:: Your objective ::
Rewrite the records below as a numbered list, one line per item, and leave out any blank lines.

:: Data entries ::
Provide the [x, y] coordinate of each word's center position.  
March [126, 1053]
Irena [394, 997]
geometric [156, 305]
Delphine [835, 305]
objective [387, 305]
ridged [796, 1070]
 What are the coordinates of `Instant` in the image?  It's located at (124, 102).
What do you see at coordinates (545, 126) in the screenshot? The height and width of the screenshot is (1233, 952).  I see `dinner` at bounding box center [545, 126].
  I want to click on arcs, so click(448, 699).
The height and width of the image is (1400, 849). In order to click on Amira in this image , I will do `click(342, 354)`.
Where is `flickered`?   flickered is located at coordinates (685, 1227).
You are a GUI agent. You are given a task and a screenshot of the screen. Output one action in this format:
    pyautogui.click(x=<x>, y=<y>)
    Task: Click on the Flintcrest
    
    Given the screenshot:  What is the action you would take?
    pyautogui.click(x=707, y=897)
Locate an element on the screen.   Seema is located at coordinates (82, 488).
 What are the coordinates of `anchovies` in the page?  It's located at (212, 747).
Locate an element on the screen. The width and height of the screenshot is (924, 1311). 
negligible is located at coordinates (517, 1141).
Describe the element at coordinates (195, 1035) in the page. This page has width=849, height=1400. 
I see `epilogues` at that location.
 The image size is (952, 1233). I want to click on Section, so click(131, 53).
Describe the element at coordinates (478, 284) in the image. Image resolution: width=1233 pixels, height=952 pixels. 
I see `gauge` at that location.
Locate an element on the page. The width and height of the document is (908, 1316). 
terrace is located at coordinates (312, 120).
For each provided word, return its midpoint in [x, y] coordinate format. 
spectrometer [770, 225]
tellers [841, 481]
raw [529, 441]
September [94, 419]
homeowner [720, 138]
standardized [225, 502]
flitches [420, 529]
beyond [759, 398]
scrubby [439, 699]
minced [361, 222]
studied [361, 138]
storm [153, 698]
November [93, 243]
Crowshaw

:: Finished exercise ::
1. Provide the [x, y] coordinate of each word's center position.  
2. March [126, 1053]
3. Irena [394, 997]
4. geometric [156, 305]
5. Delphine [835, 305]
6. objective [387, 305]
7. ridged [796, 1070]
8.  What are the coordinates of `Instant` in the image?  It's located at (124, 102).
9. What do you see at coordinates (545, 126) in the screenshot? The height and width of the screenshot is (1233, 952).  I see `dinner` at bounding box center [545, 126].
10.   I want to click on arcs, so click(448, 699).
11. The height and width of the image is (1400, 849). In order to click on Amira in this image , I will do `click(342, 354)`.
12. Where is `flickered`?   flickered is located at coordinates (685, 1227).
13. You are a GUI agent. You are given a task and a screenshot of the screen. Output one action in this format:
14.     pyautogui.click(x=<x>, y=<y>)
15.     Task: Click on the Flintcrest
16.     Given the screenshot:  What is the action you would take?
17.     pyautogui.click(x=707, y=897)
18. Locate an element on the screen.   Seema is located at coordinates (82, 488).
19.  What are the coordinates of `anchovies` in the page?  It's located at (212, 747).
20. Locate an element on the screen. The width and height of the screenshot is (924, 1311). 
21. negligible is located at coordinates (517, 1141).
22. Describe the element at coordinates (195, 1035) in the page. This page has width=849, height=1400. 
23. I see `epilogues` at that location.
24.  The image size is (952, 1233). I want to click on Section, so click(131, 53).
25. Describe the element at coordinates (478, 284) in the image. Image resolution: width=1233 pixels, height=952 pixels. 
26. I see `gauge` at that location.
27. Locate an element on the page. The width and height of the document is (908, 1316). 
28. terrace is located at coordinates (312, 120).
29. For each provided word, return its midpoint in [x, y] coordinate format. 
30. spectrometer [770, 225]
31. tellers [841, 481]
32. raw [529, 441]
33. September [94, 419]
34. homeowner [720, 138]
35. standardized [225, 502]
36. flitches [420, 529]
37. beyond [759, 398]
38. scrubby [439, 699]
39. minced [361, 222]
40. studied [361, 138]
41. storm [153, 698]
42. November [93, 243]
43. Crowshaw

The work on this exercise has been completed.